- [EXERCISE] Each line from the one containing "repainted: calculatrice/vert [404,100]" to the end of the listing below should be output exactly; no other line is wanted.

- [PROVIDED MATERIAL]
[Start of section]

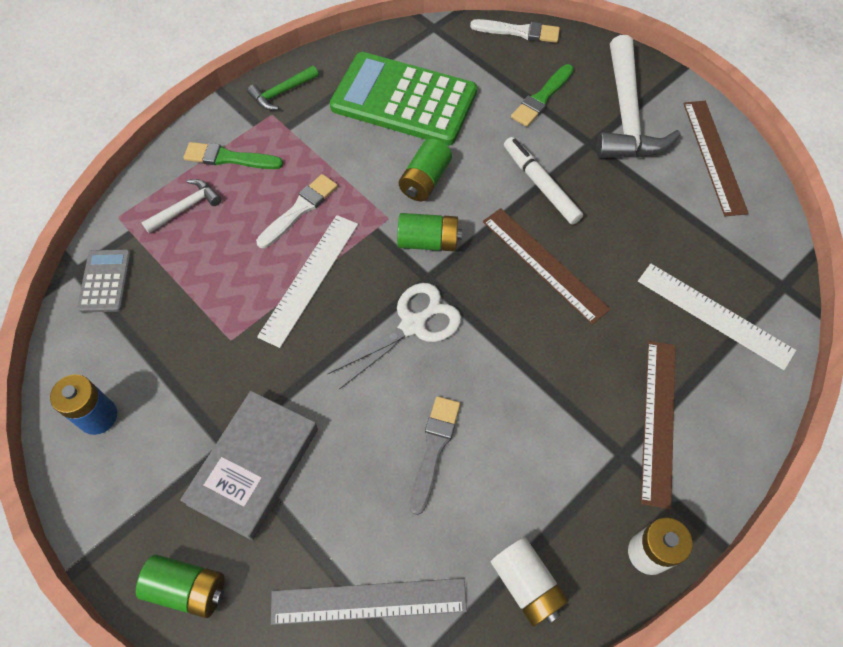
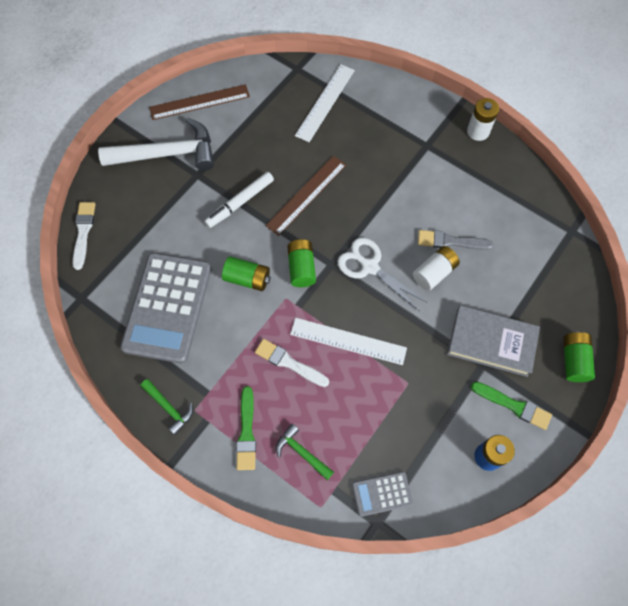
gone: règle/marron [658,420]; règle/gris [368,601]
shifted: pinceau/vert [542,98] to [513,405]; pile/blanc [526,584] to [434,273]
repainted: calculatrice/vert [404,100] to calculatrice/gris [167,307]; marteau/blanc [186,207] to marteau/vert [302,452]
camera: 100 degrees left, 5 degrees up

[End of section]

- [COMPLETED EXERCISE]
repainted: calculatrice/vert [404,100] to calculatrice/gris [167,307]; marteau/blanc [186,207] to marteau/vert [302,452]
camera: 100 degrees left, 5 degrees up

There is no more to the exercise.